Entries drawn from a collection
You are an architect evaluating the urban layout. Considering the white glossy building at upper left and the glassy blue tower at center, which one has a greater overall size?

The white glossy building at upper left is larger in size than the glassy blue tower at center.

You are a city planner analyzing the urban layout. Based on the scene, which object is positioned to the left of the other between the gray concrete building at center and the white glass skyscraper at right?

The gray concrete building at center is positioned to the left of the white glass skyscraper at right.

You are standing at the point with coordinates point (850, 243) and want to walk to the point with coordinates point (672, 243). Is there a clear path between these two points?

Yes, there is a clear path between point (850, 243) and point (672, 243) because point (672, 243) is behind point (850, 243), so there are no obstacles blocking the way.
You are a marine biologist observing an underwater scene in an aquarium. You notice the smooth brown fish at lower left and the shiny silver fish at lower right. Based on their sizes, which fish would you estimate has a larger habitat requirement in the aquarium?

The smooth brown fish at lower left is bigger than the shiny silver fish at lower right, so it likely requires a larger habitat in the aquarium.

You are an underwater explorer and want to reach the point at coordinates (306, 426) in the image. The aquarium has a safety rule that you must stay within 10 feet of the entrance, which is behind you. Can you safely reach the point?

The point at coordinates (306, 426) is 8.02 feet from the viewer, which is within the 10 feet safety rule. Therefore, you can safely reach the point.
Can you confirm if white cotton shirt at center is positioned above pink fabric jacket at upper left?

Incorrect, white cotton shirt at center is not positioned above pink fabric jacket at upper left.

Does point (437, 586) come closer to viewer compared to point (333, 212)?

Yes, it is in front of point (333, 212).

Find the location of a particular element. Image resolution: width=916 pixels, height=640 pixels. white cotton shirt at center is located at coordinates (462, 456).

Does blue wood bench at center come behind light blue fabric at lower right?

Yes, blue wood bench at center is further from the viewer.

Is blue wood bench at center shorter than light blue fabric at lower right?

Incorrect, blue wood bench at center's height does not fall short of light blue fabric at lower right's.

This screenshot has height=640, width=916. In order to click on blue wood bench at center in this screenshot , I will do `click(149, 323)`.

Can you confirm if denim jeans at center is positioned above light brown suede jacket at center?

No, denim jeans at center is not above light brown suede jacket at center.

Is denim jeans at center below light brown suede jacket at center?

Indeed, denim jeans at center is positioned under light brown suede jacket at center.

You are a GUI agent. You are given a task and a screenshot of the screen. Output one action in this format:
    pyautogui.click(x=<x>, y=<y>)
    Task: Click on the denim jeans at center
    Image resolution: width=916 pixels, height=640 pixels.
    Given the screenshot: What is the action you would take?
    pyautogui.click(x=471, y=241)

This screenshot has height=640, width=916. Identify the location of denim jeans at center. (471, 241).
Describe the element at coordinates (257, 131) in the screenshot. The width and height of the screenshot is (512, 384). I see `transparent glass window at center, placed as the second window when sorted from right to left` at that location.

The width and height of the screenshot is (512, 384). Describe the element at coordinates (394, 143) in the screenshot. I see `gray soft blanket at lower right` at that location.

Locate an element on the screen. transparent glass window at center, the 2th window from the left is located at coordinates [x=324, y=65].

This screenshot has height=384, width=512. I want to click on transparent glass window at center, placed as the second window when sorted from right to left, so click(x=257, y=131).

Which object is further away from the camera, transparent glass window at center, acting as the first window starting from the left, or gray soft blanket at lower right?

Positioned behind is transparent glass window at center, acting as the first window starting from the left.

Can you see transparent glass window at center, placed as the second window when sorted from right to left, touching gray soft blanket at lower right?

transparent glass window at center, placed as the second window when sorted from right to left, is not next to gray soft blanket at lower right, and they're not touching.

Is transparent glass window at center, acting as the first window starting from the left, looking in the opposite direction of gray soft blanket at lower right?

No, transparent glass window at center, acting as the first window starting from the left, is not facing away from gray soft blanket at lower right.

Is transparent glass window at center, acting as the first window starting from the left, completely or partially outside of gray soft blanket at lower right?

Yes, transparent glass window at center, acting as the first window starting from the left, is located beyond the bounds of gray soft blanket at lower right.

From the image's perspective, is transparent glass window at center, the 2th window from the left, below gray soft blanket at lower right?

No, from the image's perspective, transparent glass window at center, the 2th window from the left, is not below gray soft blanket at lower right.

◆ TASK DETAILS ◆
Copy all of the records above word for word, keeping every line the same.

◆ ANSWER TO THE TASK ◆
You are an architect evaluating the urban layout. Considering the white glossy building at upper left and the glassy blue tower at center, which one has a greater overall size?

The white glossy building at upper left is larger in size than the glassy blue tower at center.

You are a city planner analyzing the urban layout. Based on the scene, which object is positioned to the left of the other between the gray concrete building at center and the white glass skyscraper at right?

The gray concrete building at center is positioned to the left of the white glass skyscraper at right.

You are standing at the point with coordinates point (850, 243) and want to walk to the point with coordinates point (672, 243). Is there a clear path between these two points?

Yes, there is a clear path between point (850, 243) and point (672, 243) because point (672, 243) is behind point (850, 243), so there are no obstacles blocking the way.
You are a marine biologist observing an underwater scene in an aquarium. You notice the smooth brown fish at lower left and the shiny silver fish at lower right. Based on their sizes, which fish would you estimate has a larger habitat requirement in the aquarium?

The smooth brown fish at lower left is bigger than the shiny silver fish at lower right, so it likely requires a larger habitat in the aquarium.

You are an underwater explorer and want to reach the point at coordinates (306, 426) in the image. The aquarium has a safety rule that you must stay within 10 feet of the entrance, which is behind you. Can you safely reach the point?

The point at coordinates (306, 426) is 8.02 feet from the viewer, which is within the 10 feet safety rule. Therefore, you can safely reach the point.
Can you confirm if white cotton shirt at center is positioned above pink fabric jacket at upper left?

Incorrect, white cotton shirt at center is not positioned above pink fabric jacket at upper left.

Does point (437, 586) come closer to viewer compared to point (333, 212)?

Yes, it is in front of point (333, 212).

Find the location of a particular element. Image resolution: width=916 pixels, height=640 pixels. white cotton shirt at center is located at coordinates (462, 456).

Does blue wood bench at center come behind light blue fabric at lower right?

Yes, blue wood bench at center is further from the viewer.

Is blue wood bench at center shorter than light blue fabric at lower right?

Incorrect, blue wood bench at center's height does not fall short of light blue fabric at lower right's.

This screenshot has height=640, width=916. In order to click on blue wood bench at center in this screenshot , I will do `click(149, 323)`.

Can you confirm if denim jeans at center is positioned above light brown suede jacket at center?

No, denim jeans at center is not above light brown suede jacket at center.

Is denim jeans at center below light brown suede jacket at center?

Indeed, denim jeans at center is positioned under light brown suede jacket at center.

You are a GUI agent. You are given a task and a screenshot of the screen. Output one action in this format:
    pyautogui.click(x=<x>, y=<y>)
    Task: Click on the denim jeans at center
    Image resolution: width=916 pixels, height=640 pixels.
    Given the screenshot: What is the action you would take?
    pyautogui.click(x=471, y=241)

This screenshot has height=640, width=916. Identify the location of denim jeans at center. (471, 241).
Describe the element at coordinates (257, 131) in the screenshot. The width and height of the screenshot is (512, 384). I see `transparent glass window at center, placed as the second window when sorted from right to left` at that location.

The width and height of the screenshot is (512, 384). Describe the element at coordinates (394, 143) in the screenshot. I see `gray soft blanket at lower right` at that location.

Locate an element on the screen. transparent glass window at center, the 2th window from the left is located at coordinates [x=324, y=65].

This screenshot has height=384, width=512. I want to click on transparent glass window at center, placed as the second window when sorted from right to left, so click(x=257, y=131).

Which object is further away from the camera, transparent glass window at center, acting as the first window starting from the left, or gray soft blanket at lower right?

Positioned behind is transparent glass window at center, acting as the first window starting from the left.

Can you see transparent glass window at center, placed as the second window when sorted from right to left, touching gray soft blanket at lower right?

transparent glass window at center, placed as the second window when sorted from right to left, is not next to gray soft blanket at lower right, and they're not touching.

Is transparent glass window at center, acting as the first window starting from the left, looking in the opposite direction of gray soft blanket at lower right?

No, transparent glass window at center, acting as the first window starting from the left, is not facing away from gray soft blanket at lower right.

Is transparent glass window at center, acting as the first window starting from the left, completely or partially outside of gray soft blanket at lower right?

Yes, transparent glass window at center, acting as the first window starting from the left, is located beyond the bounds of gray soft blanket at lower right.

From the image's perspective, is transparent glass window at center, the 2th window from the left, below gray soft blanket at lower right?

No, from the image's perspective, transparent glass window at center, the 2th window from the left, is not below gray soft blanket at lower right.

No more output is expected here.